What is expected:
Could the data below be retyped exactly, without its pictures?

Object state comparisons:
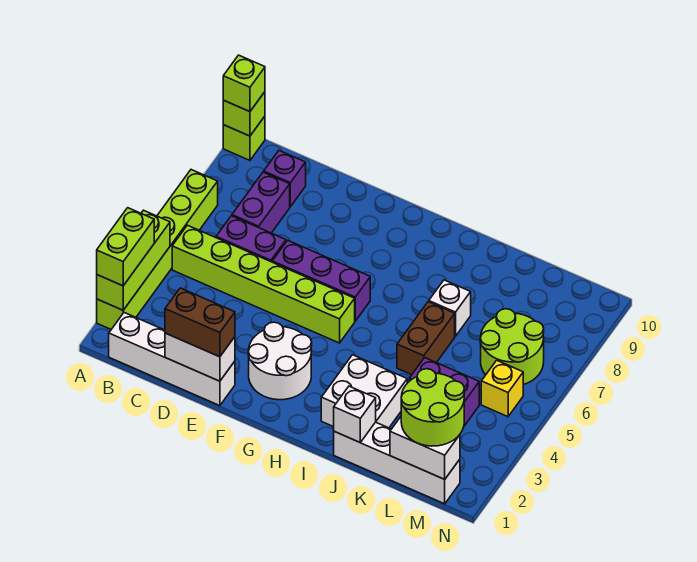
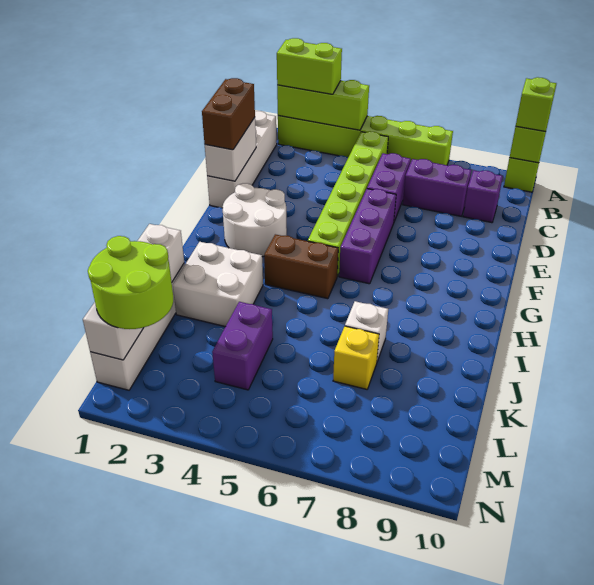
brown brick J5:J6 level 1 -> brown brick H4:H5 level 1
lime round brick L6:M7 level 1 -> none
yellow brick M5 level 1 -> yellow brick K7 level 1

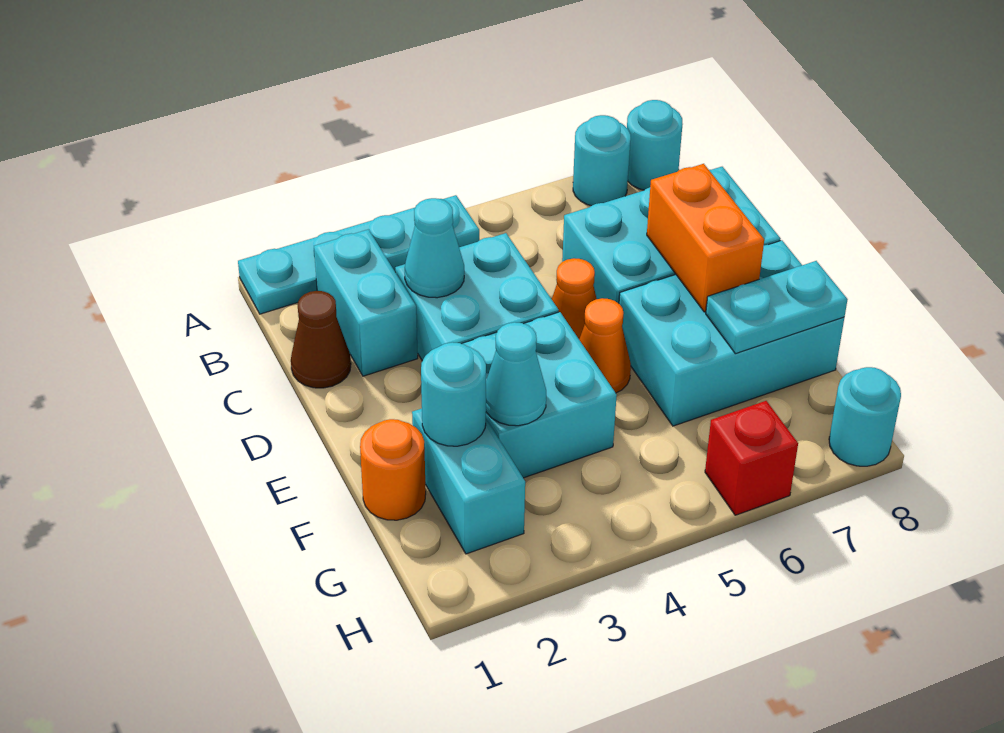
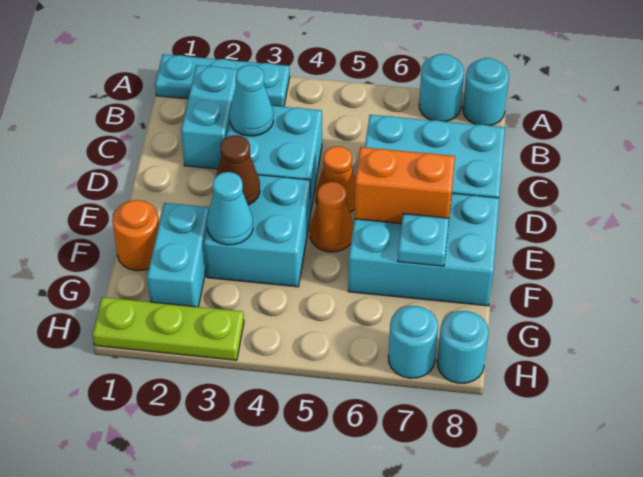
cyan plate A1:A4 level 1 -> cyan plate A1:A3 level 1
brown cone C1 level 1 -> brown cone E3 level 2
orange brick D7:E7 level 2 -> orange brick E6:E7 level 2
cyan round brick F2 level 2 -> cyan round brick H7 level 1
cyan plate F7:F8 level 2 -> cyan plate F7 level 2
none -> lime plate H1:H3 level 1
red brick H6 level 1 -> none

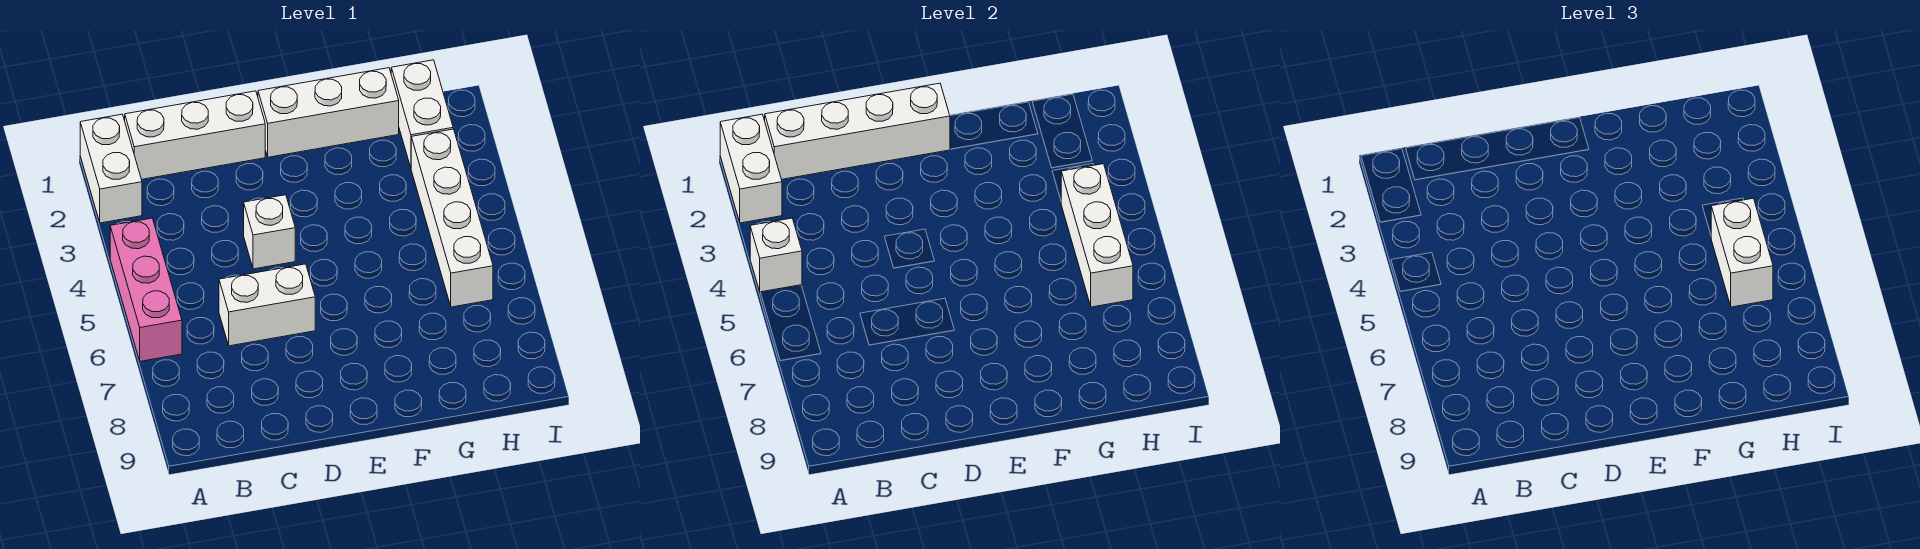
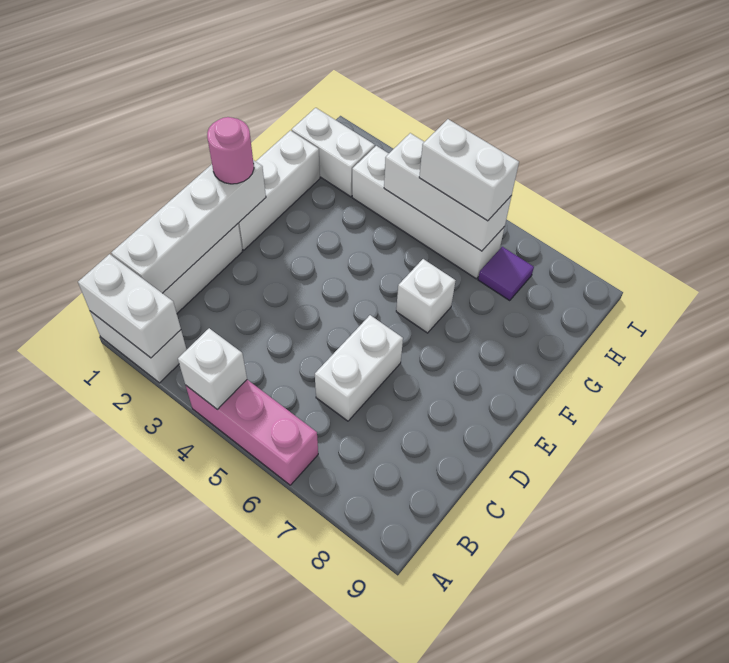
white brick D4 level 1 -> white brick F6 level 1
none -> pink round brick E1 level 3
none -> purple tile H7 level 1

Result for this task:
brown brick J5:J6 level 1 -> brown brick H4:H5 level 1
lime round brick L6:M7 level 1 -> none
yellow brick M5 level 1 -> yellow brick K7 level 1

cyan plate A1:A4 level 1 -> cyan plate A1:A3 level 1
brown cone C1 level 1 -> brown cone E3 level 2
orange brick D7:E7 level 2 -> orange brick E6:E7 level 2
cyan round brick F2 level 2 -> cyan round brick H7 level 1
cyan plate F7:F8 level 2 -> cyan plate F7 level 2
none -> lime plate H1:H3 level 1
red brick H6 level 1 -> none

white brick D4 level 1 -> white brick F6 level 1
none -> pink round brick E1 level 3
none -> purple tile H7 level 1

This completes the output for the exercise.